Instructions for the task:
Pick out each line with the word "yellow" from the material that follows.

--- Dataset extract ---

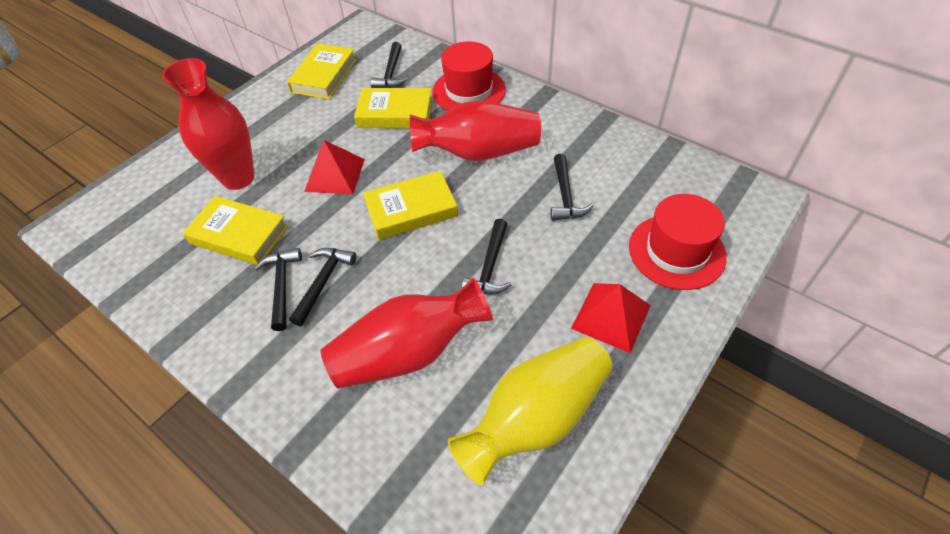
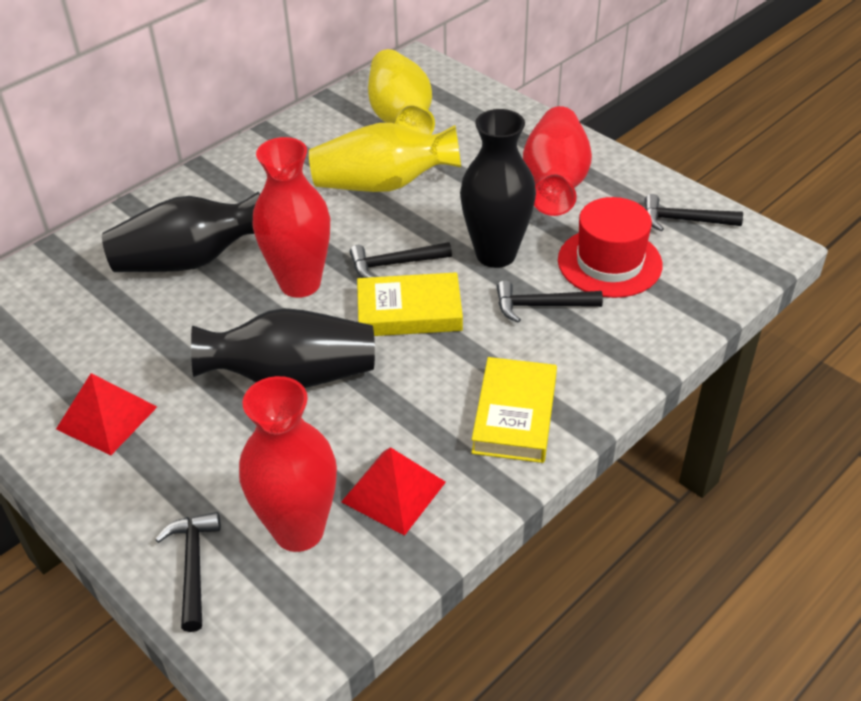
black hammer: 5 -> 4
black vase: 0 -> 3
red hat: 2 -> 1
yellow book: 4 -> 2
yellow vase: 1 -> 2

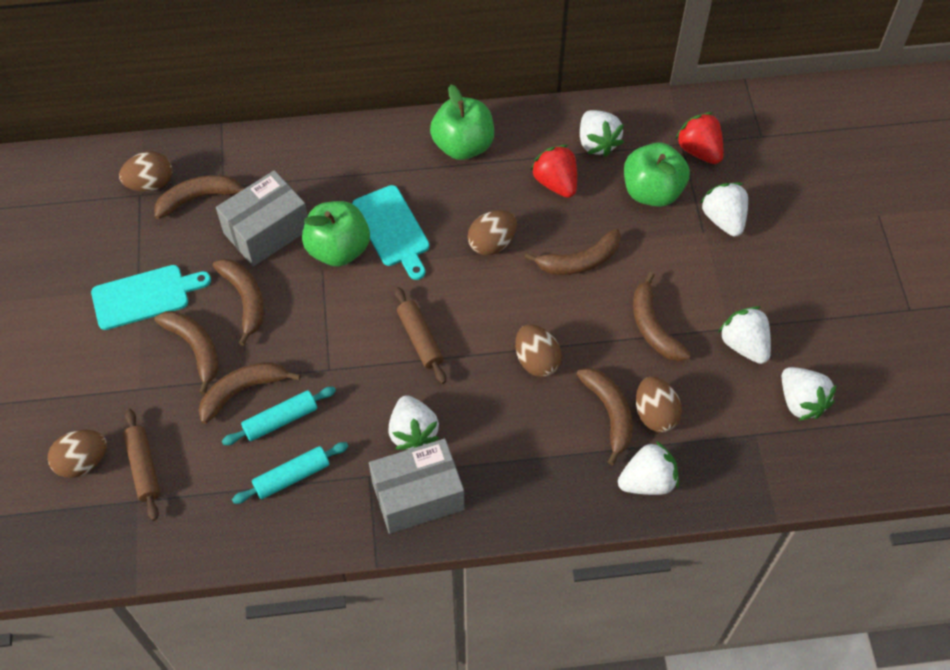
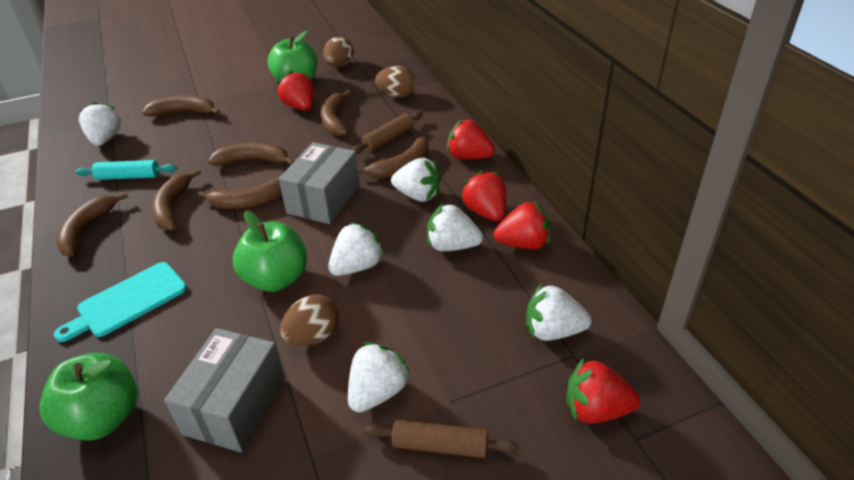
brown egg: 5 -> 3
red strawberry: 2 -> 5
turquoise cutting board: 2 -> 1
turquoise rolling pin: 2 -> 1

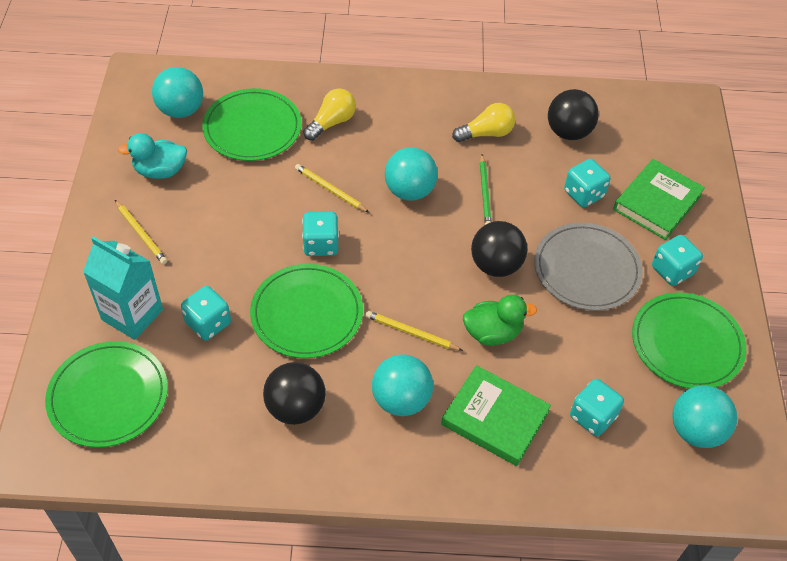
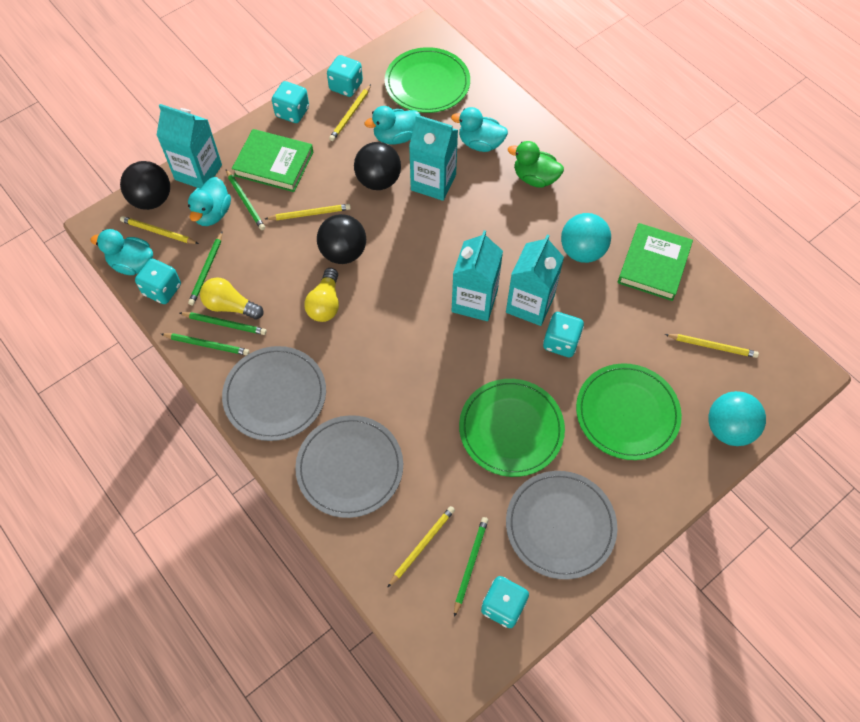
green pencil: 1 -> 5
green plate: 4 -> 3
grey plate: 1 -> 3
turquoise ball: 4 -> 2
turquoise carton: 1 -> 4
turquoise duck: 1 -> 4
yellow pencil: 3 -> 5

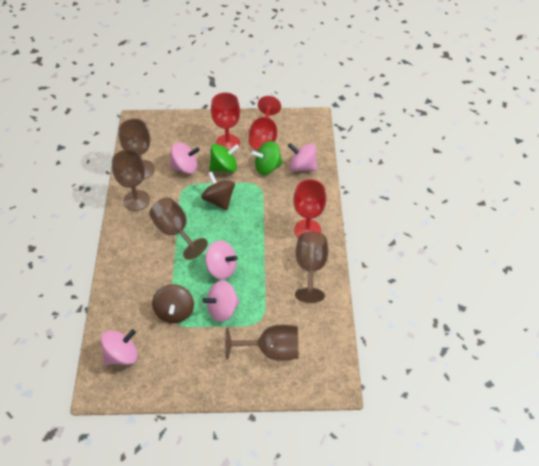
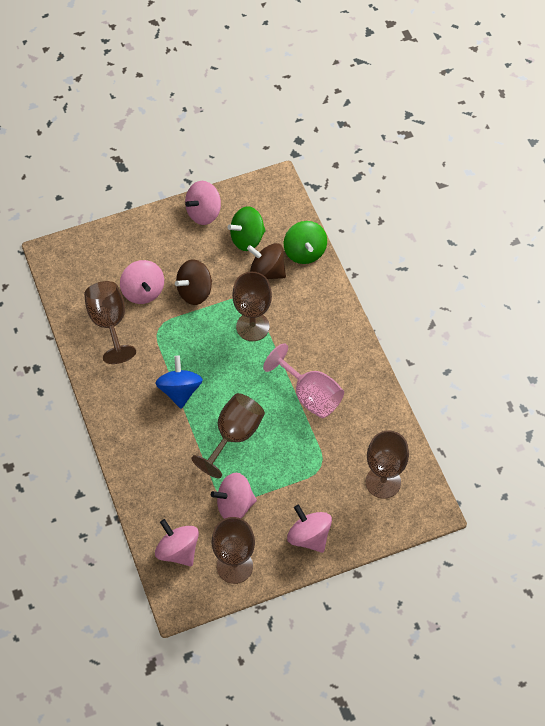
blue spinning top: 0 -> 1
pink goblet: 0 -> 1
red goblet: 3 -> 0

---

Answer for this exercise:
yellow book: 4 -> 2
yellow vase: 1 -> 2
yellow pencil: 3 -> 5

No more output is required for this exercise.